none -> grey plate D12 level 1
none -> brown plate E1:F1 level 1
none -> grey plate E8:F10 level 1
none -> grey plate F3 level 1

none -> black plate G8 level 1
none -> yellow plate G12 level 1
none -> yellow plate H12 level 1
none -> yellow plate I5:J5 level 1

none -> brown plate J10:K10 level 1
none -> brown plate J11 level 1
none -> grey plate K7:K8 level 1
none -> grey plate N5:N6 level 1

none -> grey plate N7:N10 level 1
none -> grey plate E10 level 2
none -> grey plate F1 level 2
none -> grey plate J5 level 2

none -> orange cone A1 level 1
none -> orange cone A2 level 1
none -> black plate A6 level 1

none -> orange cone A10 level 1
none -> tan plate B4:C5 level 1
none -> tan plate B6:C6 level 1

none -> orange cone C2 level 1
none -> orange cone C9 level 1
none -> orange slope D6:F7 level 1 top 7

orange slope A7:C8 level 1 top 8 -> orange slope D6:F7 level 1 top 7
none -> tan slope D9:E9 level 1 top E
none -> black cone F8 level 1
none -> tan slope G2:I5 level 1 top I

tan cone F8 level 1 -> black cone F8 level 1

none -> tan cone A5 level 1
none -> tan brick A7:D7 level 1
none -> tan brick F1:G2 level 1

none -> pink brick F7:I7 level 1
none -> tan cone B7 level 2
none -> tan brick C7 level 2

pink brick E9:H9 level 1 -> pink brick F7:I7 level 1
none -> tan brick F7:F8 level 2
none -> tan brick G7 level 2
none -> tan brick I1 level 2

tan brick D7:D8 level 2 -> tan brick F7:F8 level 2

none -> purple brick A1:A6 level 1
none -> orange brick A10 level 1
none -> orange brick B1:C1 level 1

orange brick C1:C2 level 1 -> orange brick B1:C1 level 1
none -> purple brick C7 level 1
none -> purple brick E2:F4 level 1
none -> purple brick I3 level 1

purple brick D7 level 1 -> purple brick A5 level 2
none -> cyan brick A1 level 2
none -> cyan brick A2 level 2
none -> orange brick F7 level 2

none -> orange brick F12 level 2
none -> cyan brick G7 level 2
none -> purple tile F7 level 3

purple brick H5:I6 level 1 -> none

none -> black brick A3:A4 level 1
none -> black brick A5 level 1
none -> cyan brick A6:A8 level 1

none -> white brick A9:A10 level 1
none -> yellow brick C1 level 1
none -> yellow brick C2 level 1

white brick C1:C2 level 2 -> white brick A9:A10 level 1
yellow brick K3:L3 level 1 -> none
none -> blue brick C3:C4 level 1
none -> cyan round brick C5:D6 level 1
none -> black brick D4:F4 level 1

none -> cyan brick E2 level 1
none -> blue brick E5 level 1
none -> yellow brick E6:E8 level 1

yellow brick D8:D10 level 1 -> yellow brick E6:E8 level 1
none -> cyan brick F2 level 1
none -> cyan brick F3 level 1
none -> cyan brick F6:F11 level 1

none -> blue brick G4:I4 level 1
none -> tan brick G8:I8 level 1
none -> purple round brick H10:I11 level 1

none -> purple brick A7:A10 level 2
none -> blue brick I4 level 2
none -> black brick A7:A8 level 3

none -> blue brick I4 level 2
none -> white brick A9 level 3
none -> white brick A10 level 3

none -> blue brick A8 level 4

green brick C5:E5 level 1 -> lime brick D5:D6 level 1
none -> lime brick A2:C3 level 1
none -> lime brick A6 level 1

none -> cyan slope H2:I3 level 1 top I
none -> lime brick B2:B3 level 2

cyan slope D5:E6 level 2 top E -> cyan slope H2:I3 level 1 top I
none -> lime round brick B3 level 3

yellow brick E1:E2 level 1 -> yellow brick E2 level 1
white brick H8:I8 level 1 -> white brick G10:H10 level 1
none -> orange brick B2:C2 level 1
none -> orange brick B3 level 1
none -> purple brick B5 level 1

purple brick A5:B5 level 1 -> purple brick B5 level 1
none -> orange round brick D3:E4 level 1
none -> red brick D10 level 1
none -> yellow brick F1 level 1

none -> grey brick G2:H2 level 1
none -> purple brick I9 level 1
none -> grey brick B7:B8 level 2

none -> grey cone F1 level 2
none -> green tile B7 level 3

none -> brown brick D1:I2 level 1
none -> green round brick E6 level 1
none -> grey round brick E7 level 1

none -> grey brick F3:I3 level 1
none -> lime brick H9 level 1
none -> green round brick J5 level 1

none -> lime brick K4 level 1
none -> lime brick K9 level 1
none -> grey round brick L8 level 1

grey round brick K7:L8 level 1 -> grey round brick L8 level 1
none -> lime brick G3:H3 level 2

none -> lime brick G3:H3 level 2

» Task statement:
Take the lines from the first line of the listing up to and including the line with "none -> black plate A6 level 1" and give them again exactly.

» Worked solution:
none -> grey plate D12 level 1
none -> brown plate E1:F1 level 1
none -> grey plate E8:F10 level 1
none -> grey plate F3 level 1

none -> black plate G8 level 1
none -> yellow plate G12 level 1
none -> yellow plate H12 level 1
none -> yellow plate I5:J5 level 1

none -> brown plate J10:K10 level 1
none -> brown plate J11 level 1
none -> grey plate K7:K8 level 1
none -> grey plate N5:N6 level 1

none -> grey plate N7:N10 level 1
none -> grey plate E10 level 2
none -> grey plate F1 level 2
none -> grey plate J5 level 2

none -> orange cone A1 level 1
none -> orange cone A2 level 1
none -> black plate A6 level 1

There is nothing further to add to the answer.